AIM OF THE EXERCISE: For the data below, the lines that hold "degrees" should be counted; only the resulting number is expected.

RECORDS:
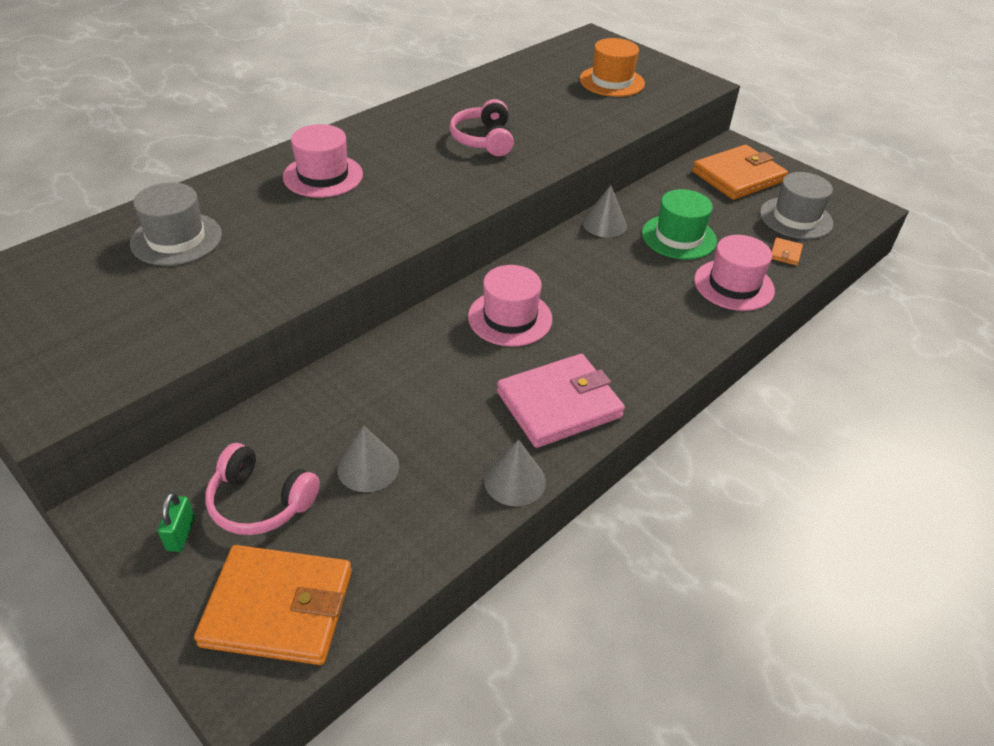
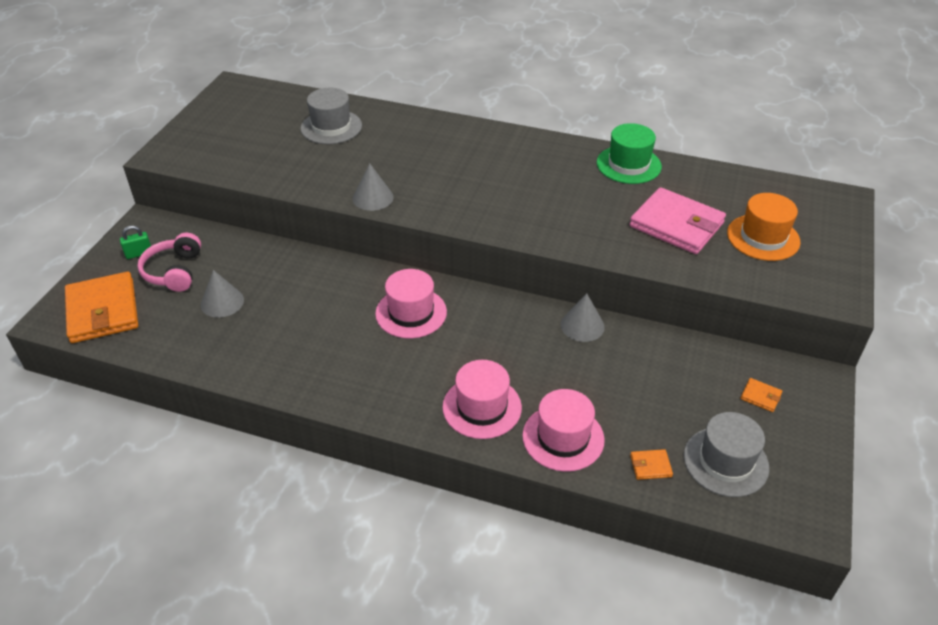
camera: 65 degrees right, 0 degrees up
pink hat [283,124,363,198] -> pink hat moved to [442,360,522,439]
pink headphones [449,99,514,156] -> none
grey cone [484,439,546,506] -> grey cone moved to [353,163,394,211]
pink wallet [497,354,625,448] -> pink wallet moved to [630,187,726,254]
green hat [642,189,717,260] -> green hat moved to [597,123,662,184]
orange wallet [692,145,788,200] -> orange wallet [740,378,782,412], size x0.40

---

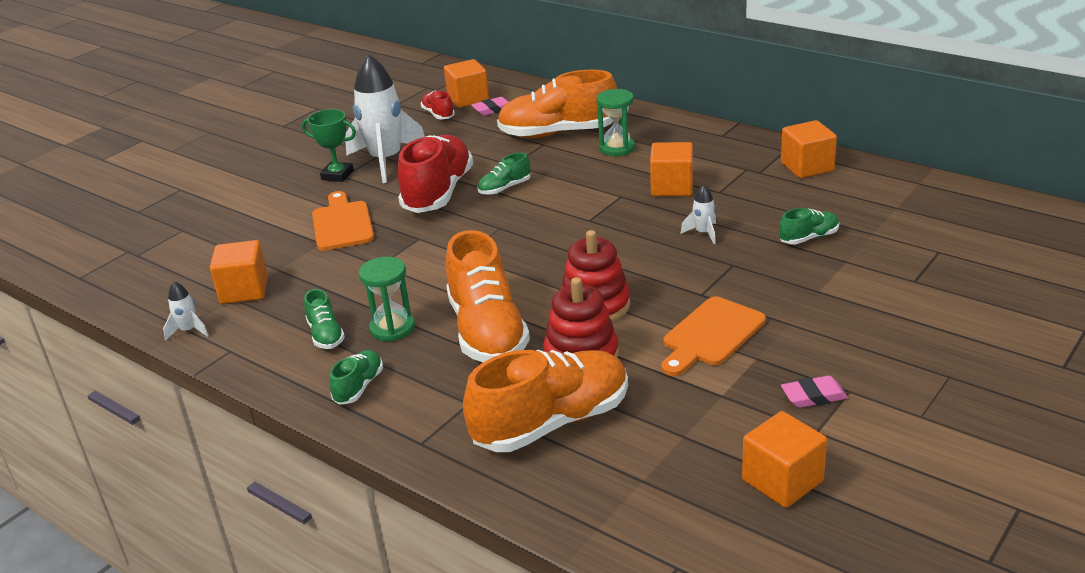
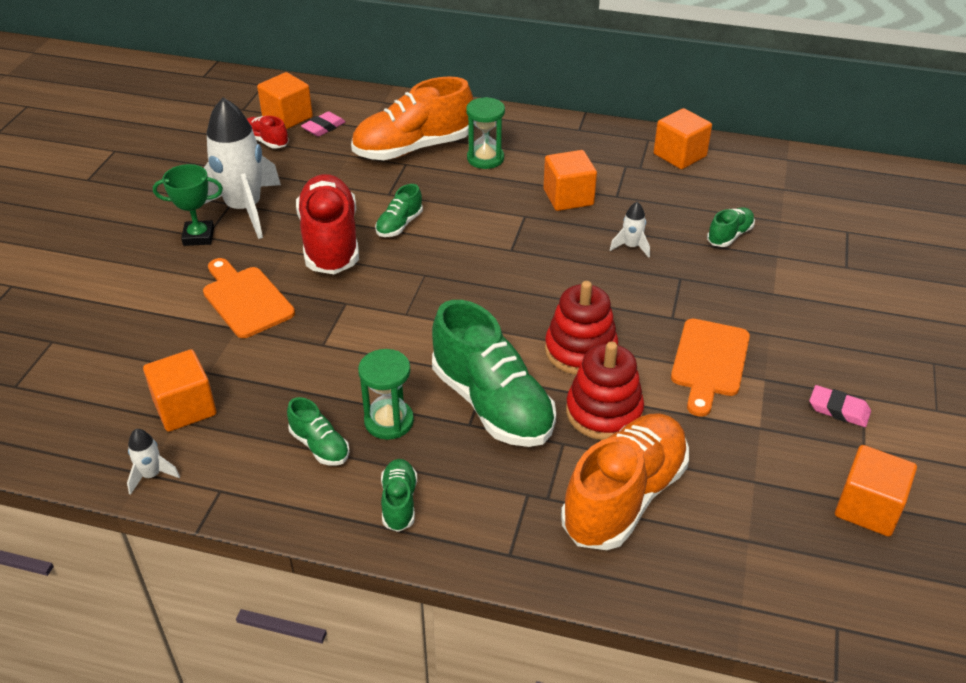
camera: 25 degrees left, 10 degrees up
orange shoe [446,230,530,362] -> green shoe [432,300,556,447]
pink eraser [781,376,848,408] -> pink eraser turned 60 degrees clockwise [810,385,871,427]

...

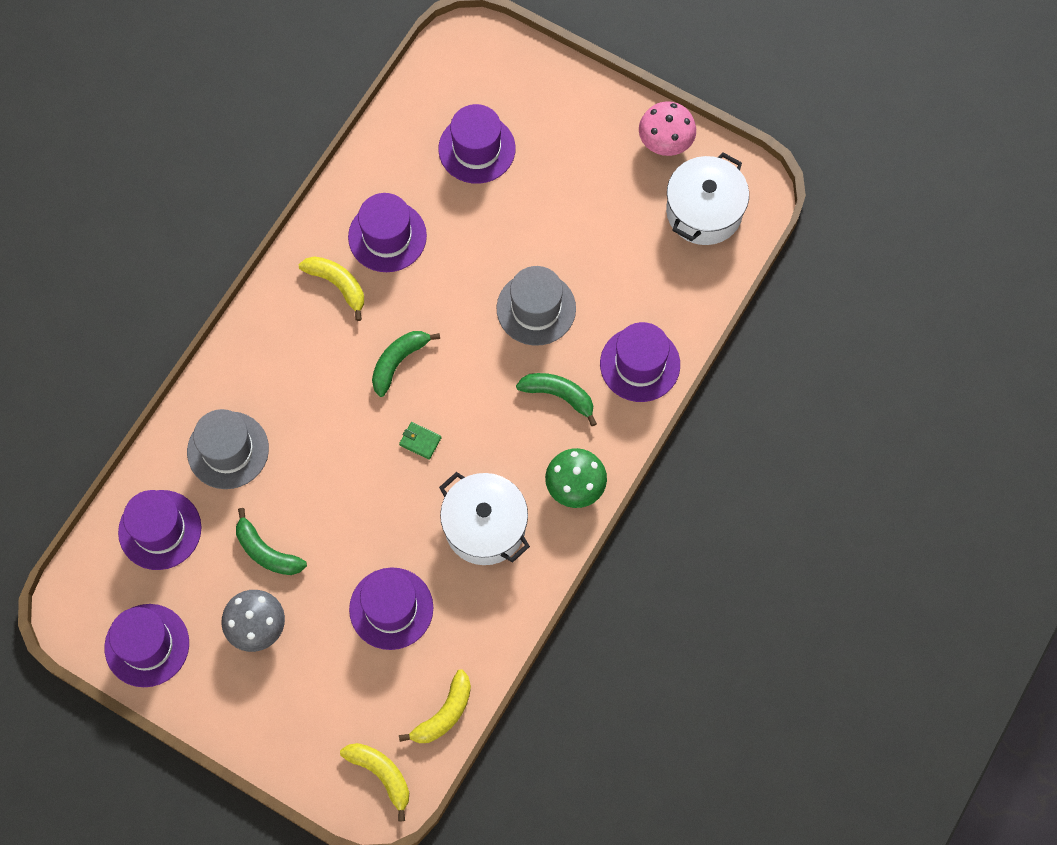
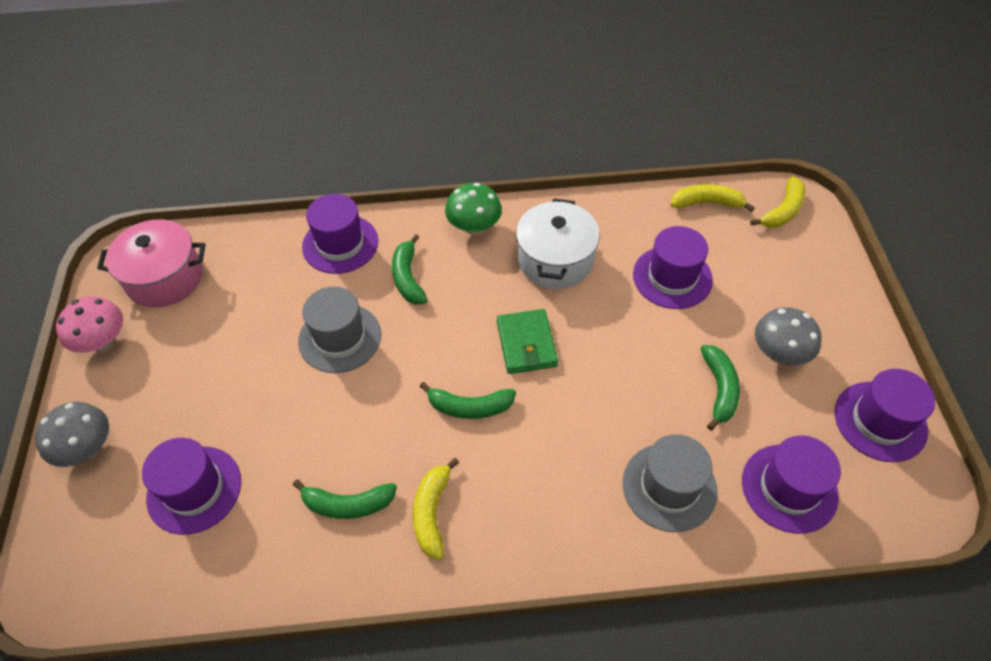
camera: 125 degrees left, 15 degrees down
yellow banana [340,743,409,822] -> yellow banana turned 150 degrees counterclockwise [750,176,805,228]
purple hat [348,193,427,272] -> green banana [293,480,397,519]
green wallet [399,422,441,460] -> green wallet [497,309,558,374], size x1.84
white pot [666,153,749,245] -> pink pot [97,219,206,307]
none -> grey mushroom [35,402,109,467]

SOLVED PROBLEM: 5